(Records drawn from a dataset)
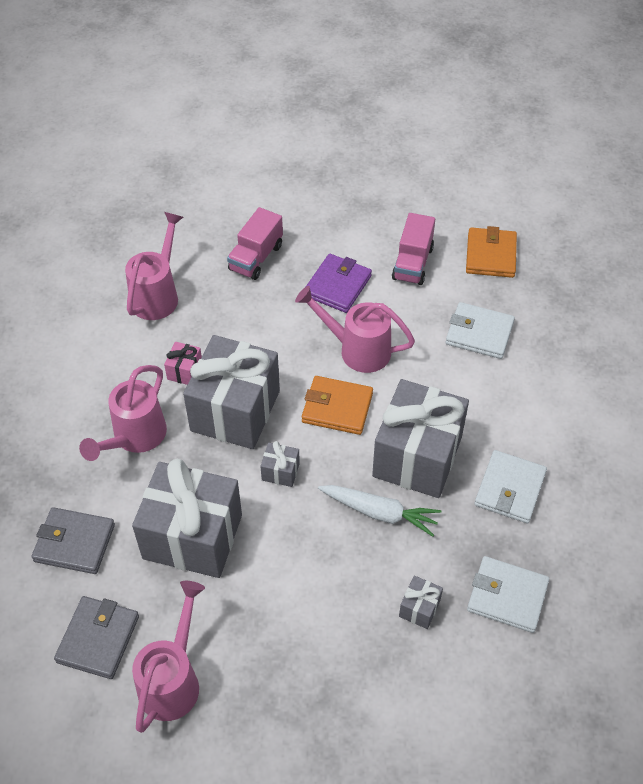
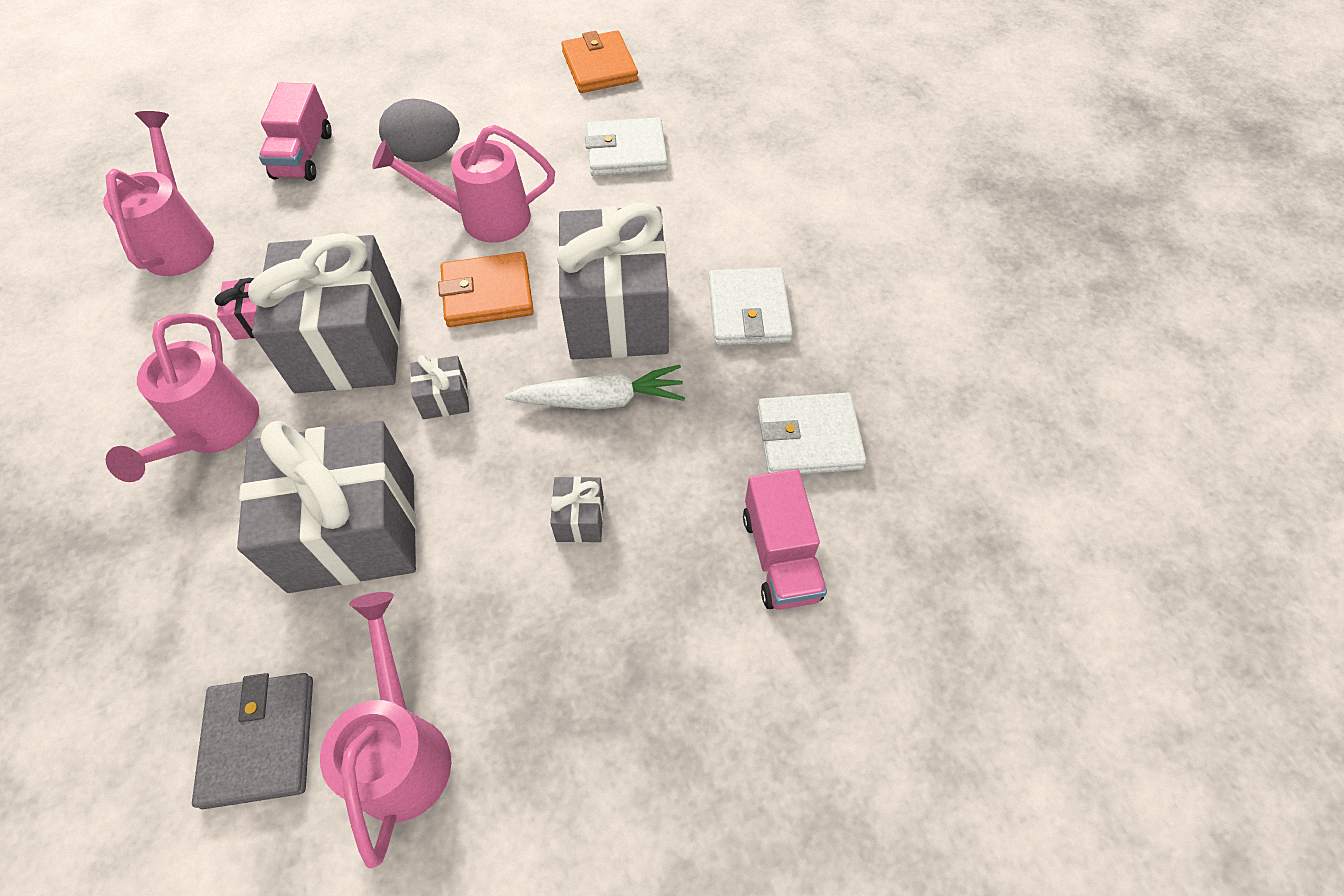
camera: 25 degrees left, 5 degrees up
(74, 543) = (170, 613): grey wallet -> none
(337, 286) = (426, 154): purple wallet -> grey egg
(412, 263) = (510, 102): pink truck -> pink truck (780, 556)
(419, 608) = (708, 498): grey gift -> grey gift (580, 519)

▶ [TO DO]:
Nothing but a number is wanted: how many lines in the records above include "grey".

▶ [YOUR RESPONSE]:
3